Records drawn from a dataset:
_ _ _
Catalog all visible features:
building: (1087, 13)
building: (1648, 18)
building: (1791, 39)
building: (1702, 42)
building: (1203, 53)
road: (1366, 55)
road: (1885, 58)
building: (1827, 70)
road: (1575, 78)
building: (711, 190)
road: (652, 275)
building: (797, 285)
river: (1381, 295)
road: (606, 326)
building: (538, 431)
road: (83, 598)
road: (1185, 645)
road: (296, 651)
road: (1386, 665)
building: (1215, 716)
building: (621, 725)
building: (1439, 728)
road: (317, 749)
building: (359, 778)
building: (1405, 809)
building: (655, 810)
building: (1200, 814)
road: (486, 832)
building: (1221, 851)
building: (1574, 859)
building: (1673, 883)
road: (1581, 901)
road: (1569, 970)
_ _ _
■ **What you will do**
All entries above are to be reproduced exactly.

■ **Final answer**
Catalog all visible features:
building: (1087, 13)
building: (1648, 18)
building: (1791, 39)
building: (1702, 42)
building: (1203, 53)
road: (1366, 55)
road: (1885, 58)
building: (1827, 70)
road: (1575, 78)
building: (711, 190)
road: (652, 275)
building: (797, 285)
river: (1381, 295)
road: (606, 326)
building: (538, 431)
road: (83, 598)
road: (1185, 645)
road: (296, 651)
road: (1386, 665)
building: (1215, 716)
building: (621, 725)
building: (1439, 728)
road: (317, 749)
building: (359, 778)
building: (1405, 809)
building: (655, 810)
building: (1200, 814)
road: (486, 832)
building: (1221, 851)
building: (1574, 859)
building: (1673, 883)
road: (1581, 901)
road: (1569, 970)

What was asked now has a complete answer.